----- DATASET EXCERPTS

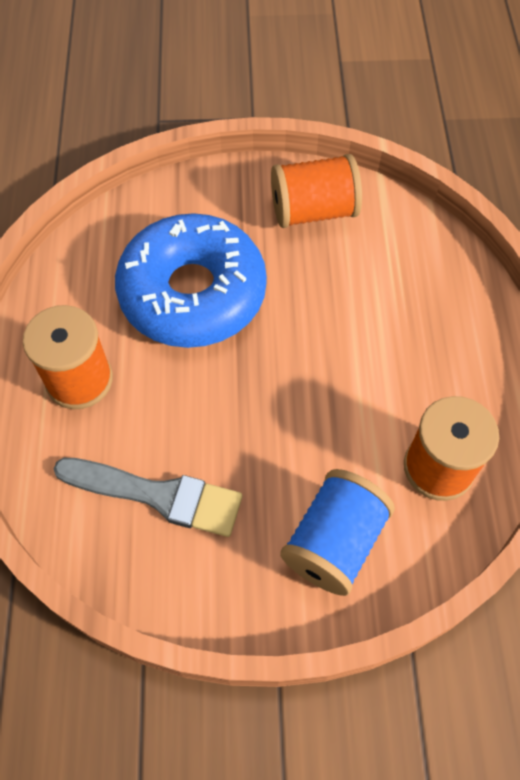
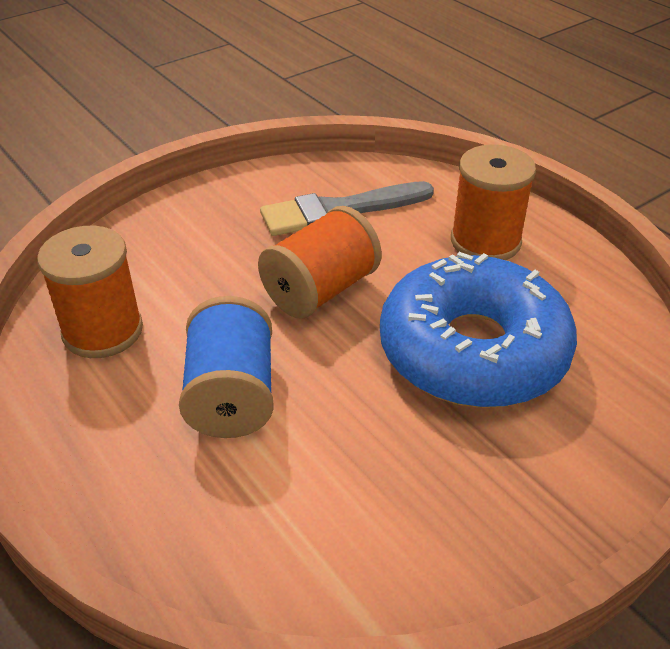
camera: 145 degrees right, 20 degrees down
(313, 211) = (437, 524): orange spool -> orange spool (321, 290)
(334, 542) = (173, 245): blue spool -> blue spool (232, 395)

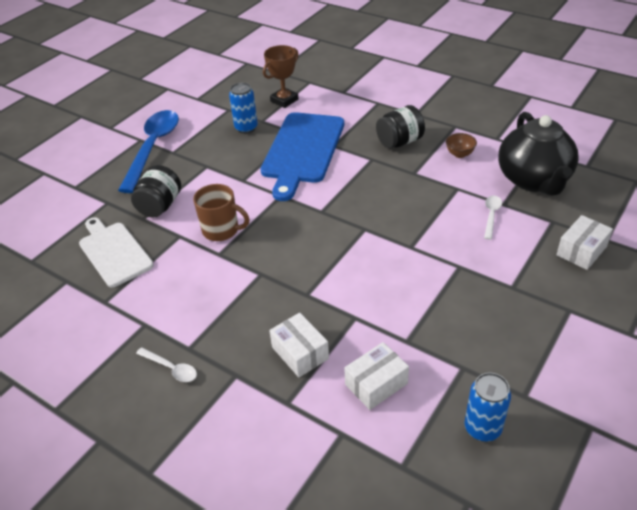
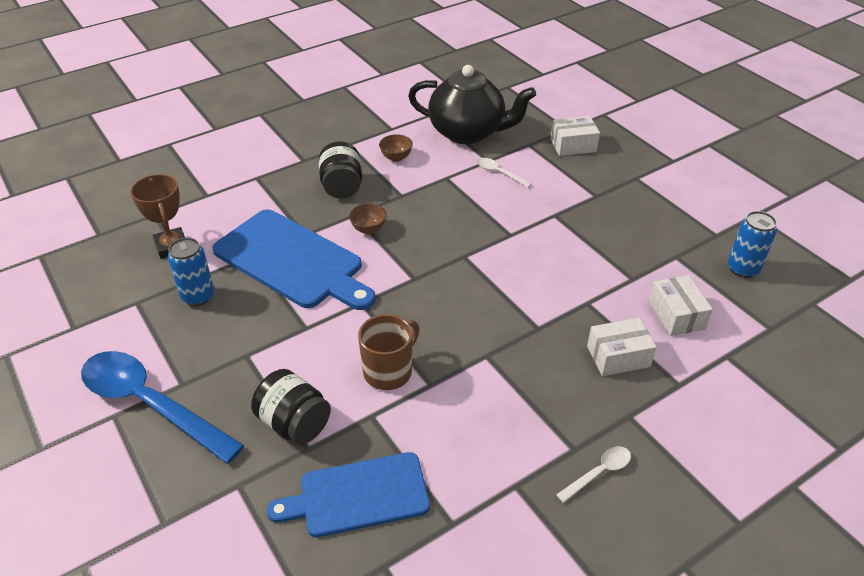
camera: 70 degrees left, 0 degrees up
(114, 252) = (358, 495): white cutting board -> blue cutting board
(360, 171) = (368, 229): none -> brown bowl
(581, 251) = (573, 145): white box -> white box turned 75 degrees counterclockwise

----------

All of the records must come back exactly as they stand, minus every picture.

camera: 145 degrees right, 20 degrees down
(313, 211) = (437, 524): orange spool -> orange spool (321, 290)
(334, 542) = (173, 245): blue spool -> blue spool (232, 395)

camera: 70 degrees left, 0 degrees up
(114, 252) = (358, 495): white cutting board -> blue cutting board
(360, 171) = (368, 229): none -> brown bowl
(581, 251) = (573, 145): white box -> white box turned 75 degrees counterclockwise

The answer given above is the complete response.